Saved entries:
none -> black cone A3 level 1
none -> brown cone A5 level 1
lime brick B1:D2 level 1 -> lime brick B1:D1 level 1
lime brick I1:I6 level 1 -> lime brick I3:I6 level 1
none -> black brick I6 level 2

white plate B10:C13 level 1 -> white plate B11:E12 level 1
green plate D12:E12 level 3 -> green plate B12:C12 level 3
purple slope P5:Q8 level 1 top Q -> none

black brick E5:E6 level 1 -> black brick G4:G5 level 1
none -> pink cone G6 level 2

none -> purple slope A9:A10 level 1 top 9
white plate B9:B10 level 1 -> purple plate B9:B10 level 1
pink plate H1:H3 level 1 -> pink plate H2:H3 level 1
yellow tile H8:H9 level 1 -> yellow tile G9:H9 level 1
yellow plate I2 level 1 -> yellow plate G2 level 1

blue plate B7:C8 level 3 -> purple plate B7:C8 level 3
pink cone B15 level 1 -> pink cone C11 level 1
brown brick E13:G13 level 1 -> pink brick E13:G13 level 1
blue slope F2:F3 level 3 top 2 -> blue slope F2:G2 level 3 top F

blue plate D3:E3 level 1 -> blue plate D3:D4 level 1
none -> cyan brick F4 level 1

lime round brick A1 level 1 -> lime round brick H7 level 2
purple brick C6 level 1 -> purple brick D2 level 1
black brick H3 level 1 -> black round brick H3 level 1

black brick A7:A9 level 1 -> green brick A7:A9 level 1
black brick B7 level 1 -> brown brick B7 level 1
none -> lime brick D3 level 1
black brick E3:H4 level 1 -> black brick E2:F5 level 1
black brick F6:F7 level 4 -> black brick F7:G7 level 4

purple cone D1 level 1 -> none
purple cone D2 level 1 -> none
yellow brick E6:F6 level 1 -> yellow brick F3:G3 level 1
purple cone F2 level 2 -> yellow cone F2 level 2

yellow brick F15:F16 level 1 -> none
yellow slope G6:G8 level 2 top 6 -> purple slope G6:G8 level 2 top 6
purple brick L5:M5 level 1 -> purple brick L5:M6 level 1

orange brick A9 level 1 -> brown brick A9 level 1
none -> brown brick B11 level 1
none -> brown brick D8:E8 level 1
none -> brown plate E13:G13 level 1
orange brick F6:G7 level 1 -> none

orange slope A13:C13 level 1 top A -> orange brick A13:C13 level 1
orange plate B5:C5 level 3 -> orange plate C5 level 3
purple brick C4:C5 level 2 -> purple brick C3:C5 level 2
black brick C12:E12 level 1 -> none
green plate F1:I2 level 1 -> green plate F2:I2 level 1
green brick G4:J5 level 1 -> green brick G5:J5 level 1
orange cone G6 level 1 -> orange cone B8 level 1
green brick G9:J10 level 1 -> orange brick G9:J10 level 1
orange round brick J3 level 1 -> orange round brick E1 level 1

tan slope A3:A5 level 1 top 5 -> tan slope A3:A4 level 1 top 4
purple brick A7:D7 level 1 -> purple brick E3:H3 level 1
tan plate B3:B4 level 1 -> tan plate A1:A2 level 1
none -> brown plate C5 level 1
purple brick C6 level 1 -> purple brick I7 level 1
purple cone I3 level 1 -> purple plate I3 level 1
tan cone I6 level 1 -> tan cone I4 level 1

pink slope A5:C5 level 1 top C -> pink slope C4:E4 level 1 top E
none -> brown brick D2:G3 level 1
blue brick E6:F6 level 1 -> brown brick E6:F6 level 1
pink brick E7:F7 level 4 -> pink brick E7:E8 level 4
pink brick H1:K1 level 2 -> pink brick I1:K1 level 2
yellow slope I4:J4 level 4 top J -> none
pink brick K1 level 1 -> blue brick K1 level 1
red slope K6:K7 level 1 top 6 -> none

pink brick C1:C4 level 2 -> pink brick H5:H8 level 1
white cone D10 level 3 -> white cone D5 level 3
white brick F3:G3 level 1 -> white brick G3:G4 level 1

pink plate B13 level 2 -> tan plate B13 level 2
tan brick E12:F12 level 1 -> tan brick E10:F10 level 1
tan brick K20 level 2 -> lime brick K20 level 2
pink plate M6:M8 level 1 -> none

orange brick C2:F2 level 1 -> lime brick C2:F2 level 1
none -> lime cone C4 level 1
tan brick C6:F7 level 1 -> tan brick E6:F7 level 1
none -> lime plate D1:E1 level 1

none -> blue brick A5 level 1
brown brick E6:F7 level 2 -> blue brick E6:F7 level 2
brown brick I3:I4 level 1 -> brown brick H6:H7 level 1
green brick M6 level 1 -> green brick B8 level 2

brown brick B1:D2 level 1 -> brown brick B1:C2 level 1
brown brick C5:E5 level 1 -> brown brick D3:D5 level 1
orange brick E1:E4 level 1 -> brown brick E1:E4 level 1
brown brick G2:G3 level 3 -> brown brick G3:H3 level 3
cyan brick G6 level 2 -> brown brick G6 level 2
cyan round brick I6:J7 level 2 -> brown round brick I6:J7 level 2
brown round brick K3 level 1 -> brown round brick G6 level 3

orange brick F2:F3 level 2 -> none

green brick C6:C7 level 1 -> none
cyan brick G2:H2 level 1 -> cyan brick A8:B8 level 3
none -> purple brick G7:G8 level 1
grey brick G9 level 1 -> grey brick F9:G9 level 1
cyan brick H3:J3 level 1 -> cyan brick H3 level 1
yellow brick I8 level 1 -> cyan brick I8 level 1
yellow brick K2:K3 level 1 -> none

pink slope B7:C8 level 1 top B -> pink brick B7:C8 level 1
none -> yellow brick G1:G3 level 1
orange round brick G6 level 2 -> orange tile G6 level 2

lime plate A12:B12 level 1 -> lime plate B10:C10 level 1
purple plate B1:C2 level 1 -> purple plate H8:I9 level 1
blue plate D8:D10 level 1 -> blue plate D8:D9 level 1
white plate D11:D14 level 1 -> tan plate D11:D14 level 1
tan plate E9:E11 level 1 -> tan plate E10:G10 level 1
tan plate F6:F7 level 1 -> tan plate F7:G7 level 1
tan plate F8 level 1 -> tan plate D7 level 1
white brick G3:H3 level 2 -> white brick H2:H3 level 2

**TASK BRIEF**.
There is a run of lines above from the one with "yellow brick I8" to the one with "tan plate E9:E11"; print exactly that run, both ends included, and nothing else.

**TASK RESULT**.
yellow brick I8 level 1 -> cyan brick I8 level 1
yellow brick K2:K3 level 1 -> none

pink slope B7:C8 level 1 top B -> pink brick B7:C8 level 1
none -> yellow brick G1:G3 level 1
orange round brick G6 level 2 -> orange tile G6 level 2

lime plate A12:B12 level 1 -> lime plate B10:C10 level 1
purple plate B1:C2 level 1 -> purple plate H8:I9 level 1
blue plate D8:D10 level 1 -> blue plate D8:D9 level 1
white plate D11:D14 level 1 -> tan plate D11:D14 level 1
tan plate E9:E11 level 1 -> tan plate E10:G10 level 1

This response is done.